AIM OF THE EXERCISE>
Locate every line in the records below that contains the word "none", and copy each one.

Object correspondence data:
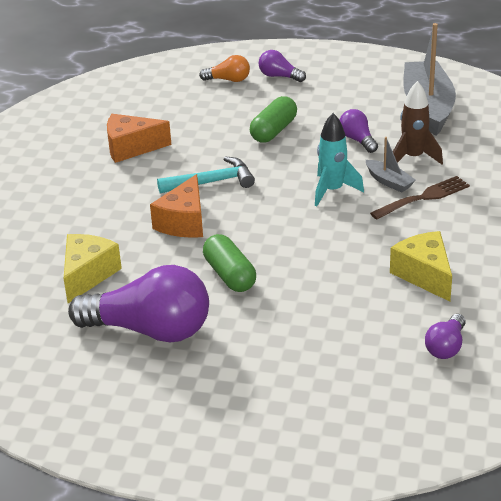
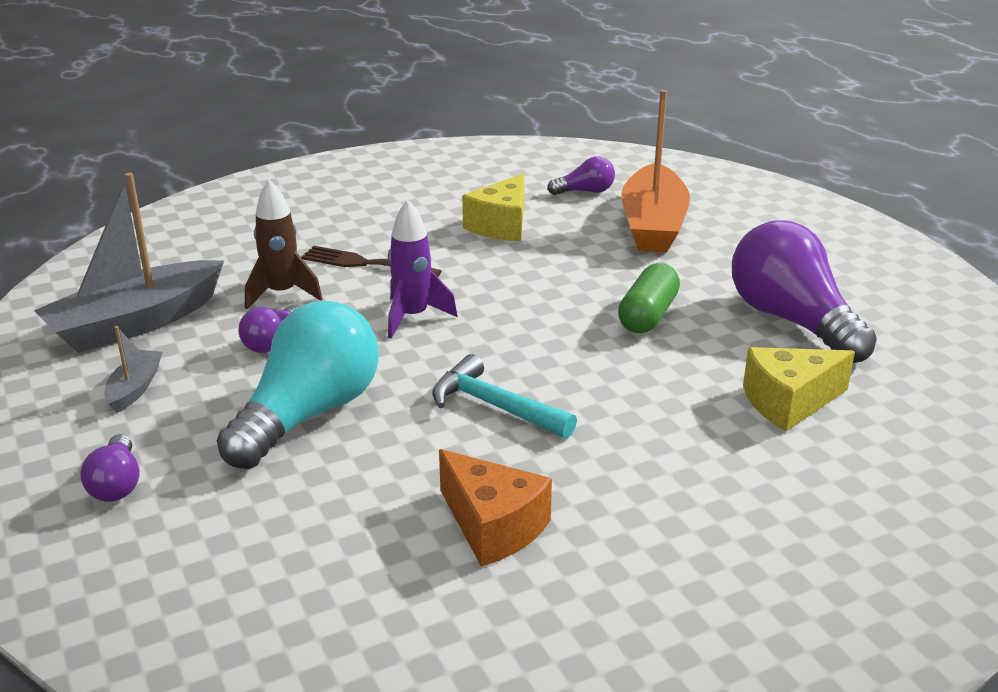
camera: 130 degrees left, 5 degrees down
(184, 222) = (603, 386): orange cheese -> none
(228, 80) = (168, 536): orange light bulb -> none
(274, 131) = (308, 414): green capsule -> turquoise light bulb
(332, 191) = (413, 317): turquoise rocket -> purple rocket
(347, 349) = (653, 225): none -> orange boat
(389, 182) = (353, 291): grey boat -> grey boat (135, 388)

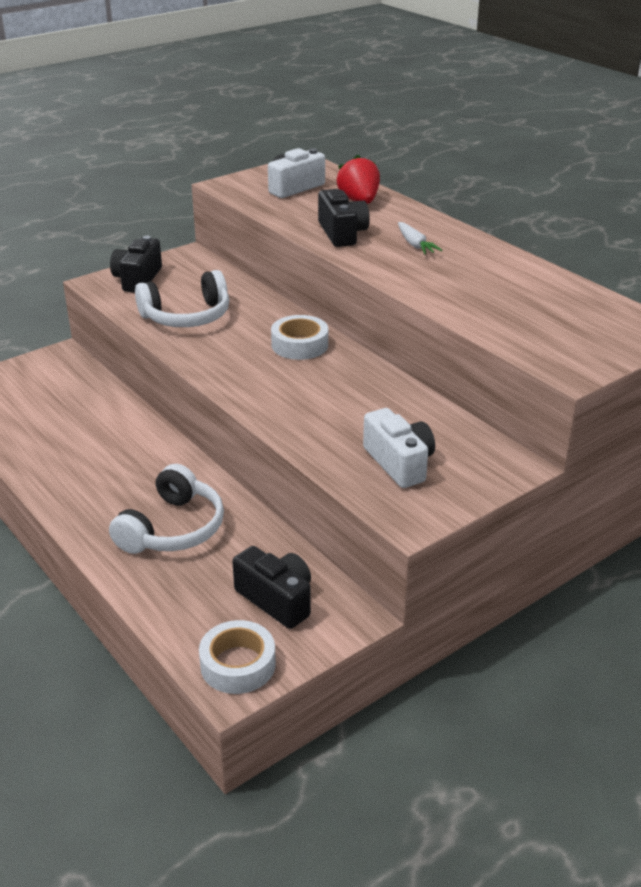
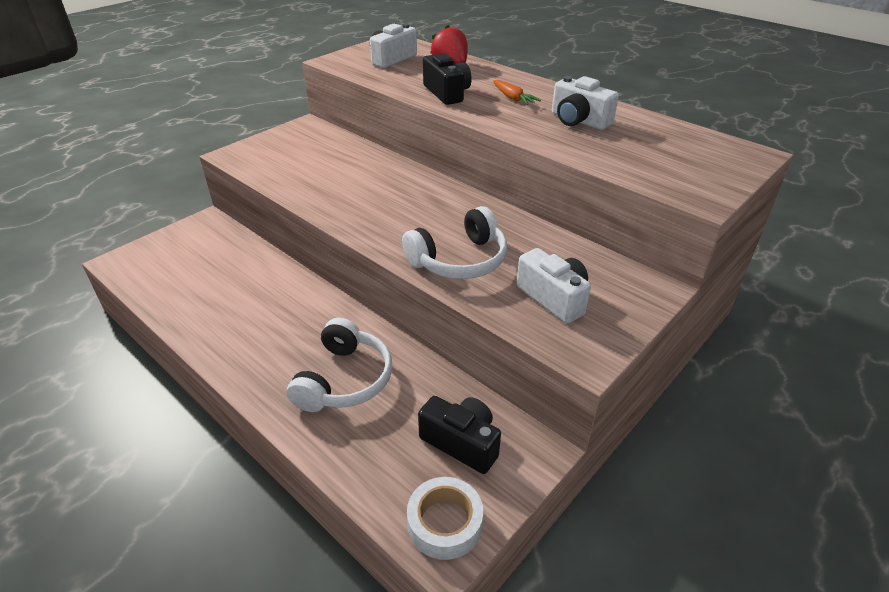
camera: 10 degrees left, 5 degrees up
(137, 279) = (267, 149): black camera -> none
(187, 316) = (319, 178): white headphones -> white headphones (459, 260)
(299, 345) = (426, 194): white tape -> none
(415, 245) = (513, 98): white carrot -> orange carrot
(478, 276) = (578, 121): none -> white camera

EXERCISE RESULT>
(184, 222) = (603, 386): orange cheese -> none
(228, 80) = (168, 536): orange light bulb -> none
(347, 349) = (653, 225): none -> orange boat
(137, 279) = (267, 149): black camera -> none
(299, 345) = (426, 194): white tape -> none
(478, 276) = (578, 121): none -> white camera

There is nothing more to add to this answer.